WRITTEN TASK |
Comb the records below for the string "pink" and copy each line where it turns up.

SUPPLIED INFORMATION |
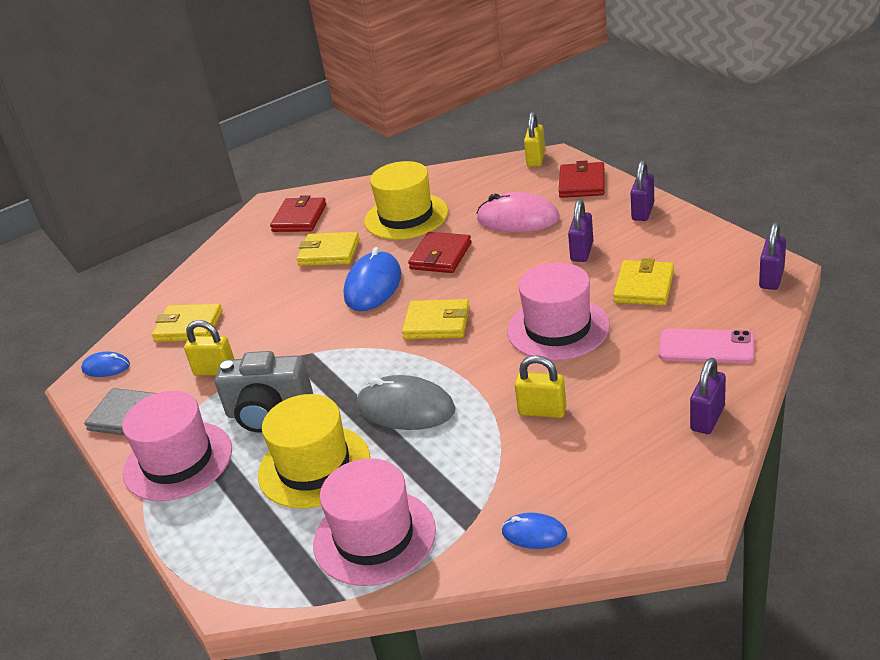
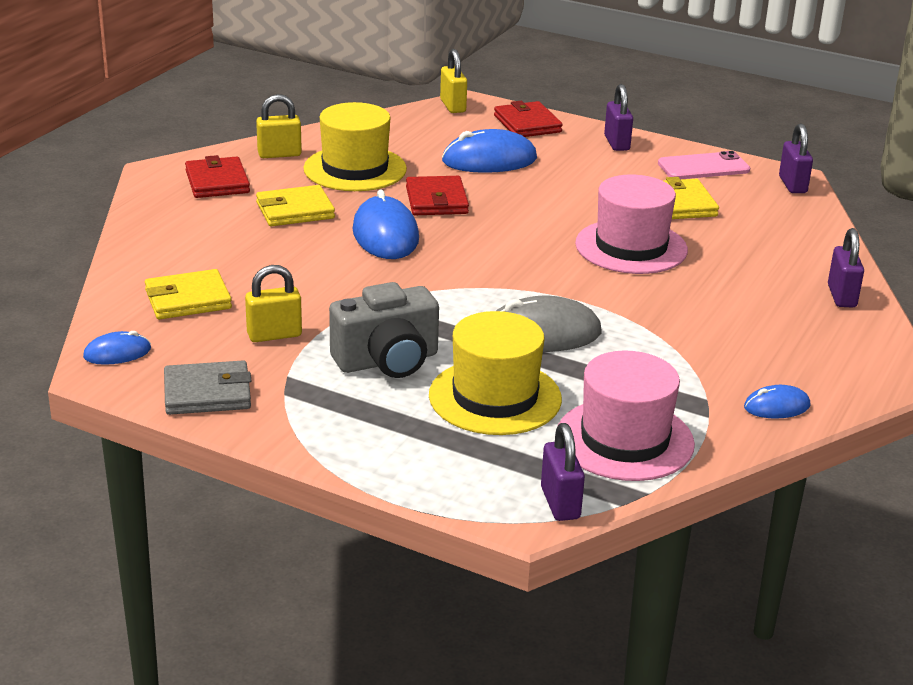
camera: 35 degrees left, 5 degrees down
(178, 461) = (324, 421): pink hat -> none
(437, 323) = (497, 258): yellow wallet -> none
(518, 219) = (489, 160): pink mouse -> blue mouse
(542, 411) = (685, 314): yellow padlock -> yellow padlock (279, 154)
(582, 252) = (589, 182): purple padlock -> purple padlock (560, 503)
(706, 347) = (787, 243): pink phone -> pink phone (703, 167)

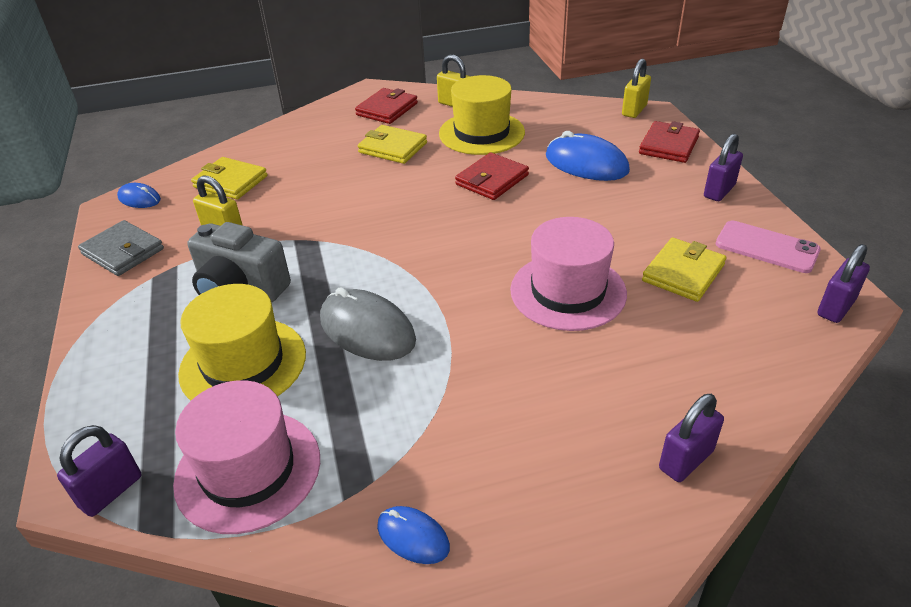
camera: 50 degrees right, 10 degrees up
(385, 235) = (412, 191): blue mouse -> none

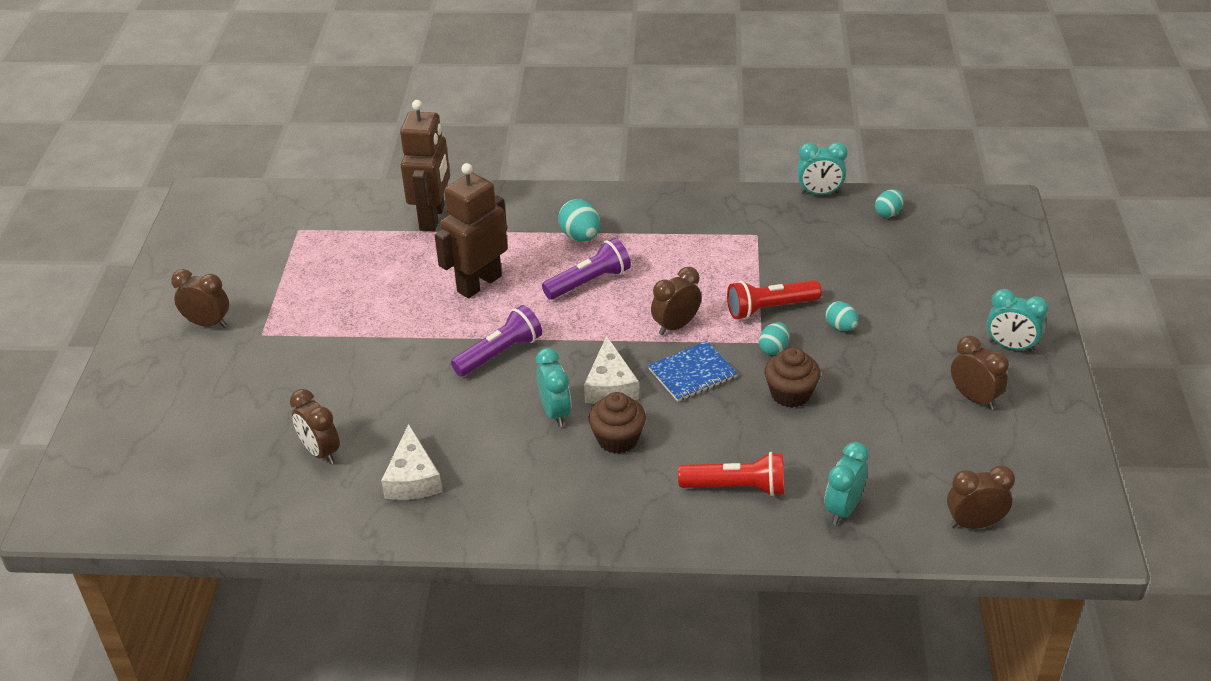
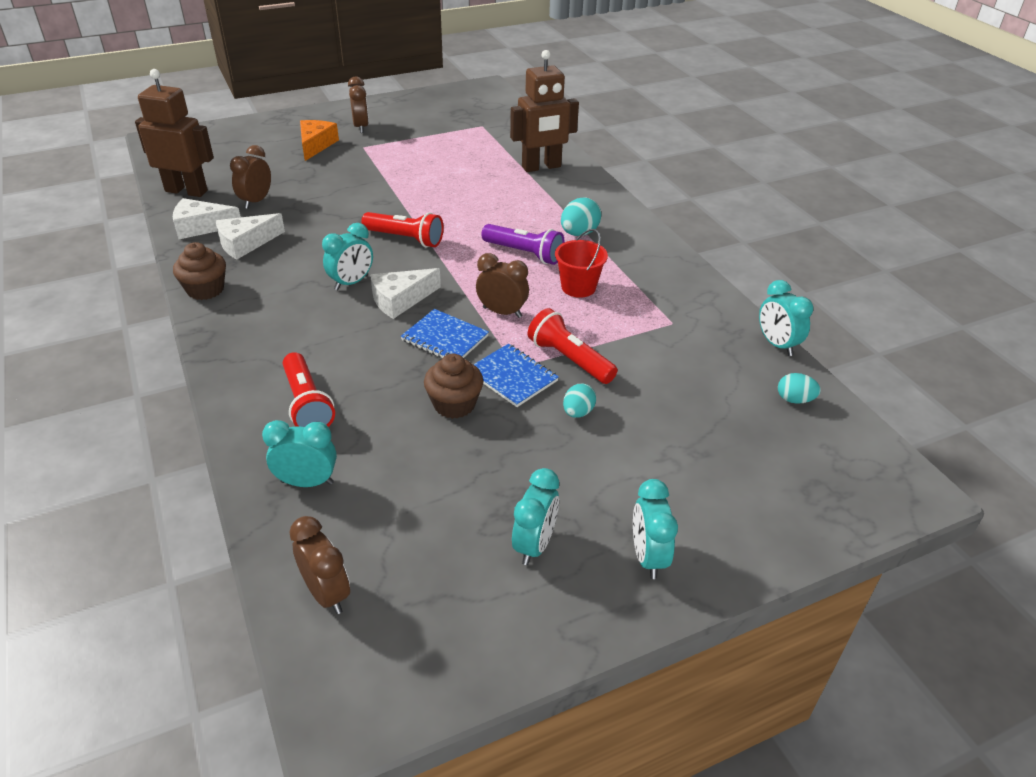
camera: 60 degrees right, 0 degrees up
(220, 372) = (316, 145): none -> orange cheese
(343, 510) = (201, 227): none -> white cheese
(479, 283) = (481, 207): brown robot -> brown robot (186, 191)
(500, 354) = (405, 239): purple flashlight -> red flashlight
(617, 439) = (336, 322): brown cupcake -> brown cupcake (205, 289)
(669, 268) = (578, 287): none -> red bucket
(773, 349) = (512, 377): turquoise egg -> blue notebook
(974, 398) = (534, 545): brown clock -> turquoise clock

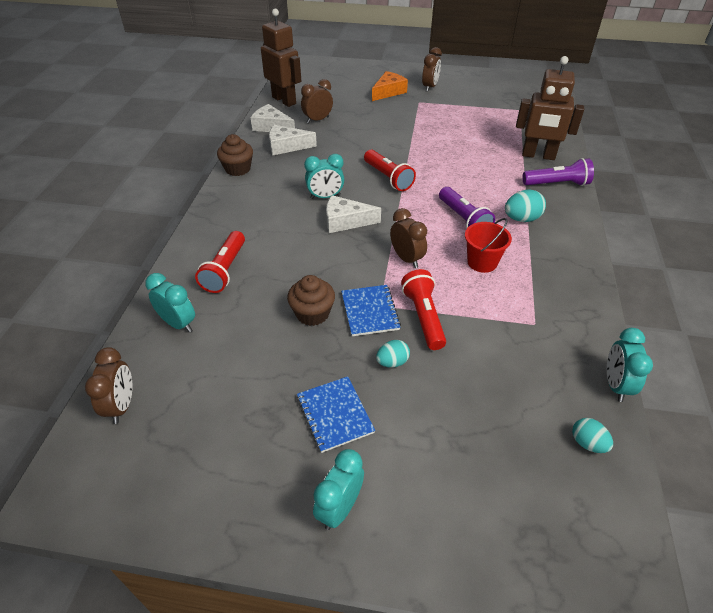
camera: 35 degrees right, 5 degrees up
(444, 338) = (349, 262): blue notebook -> blue notebook (334, 415)
(534, 545) = (270, 448): turquoise clock -> none
(583, 189) = (557, 184): none -> purple flashlight

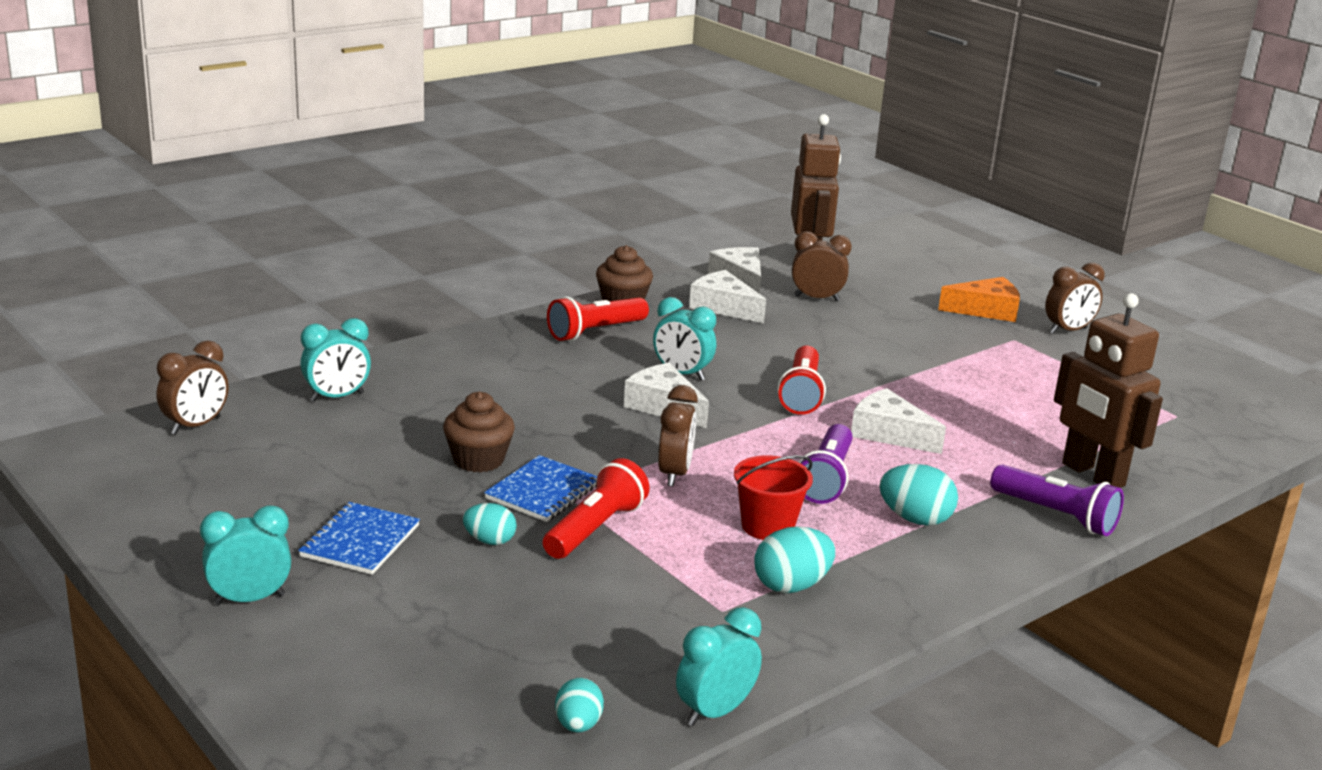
camera: 40 degrees right, 20 degrees down
(178, 323) = (337, 397): turquoise clock -> turquoise clock turned 75 degrees clockwise
(225, 270) = (452, 380): red flashlight -> red flashlight (595, 331)
(449, 179) = (889, 434): none -> white cheese
(536, 289) = (791, 586): none -> turquoise egg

ANSWER SECTION |
(178, 461) = (324, 421): pink hat -> none
(518, 219) = (489, 160): pink mouse -> blue mouse
(706, 347) = (787, 243): pink phone -> pink phone (703, 167)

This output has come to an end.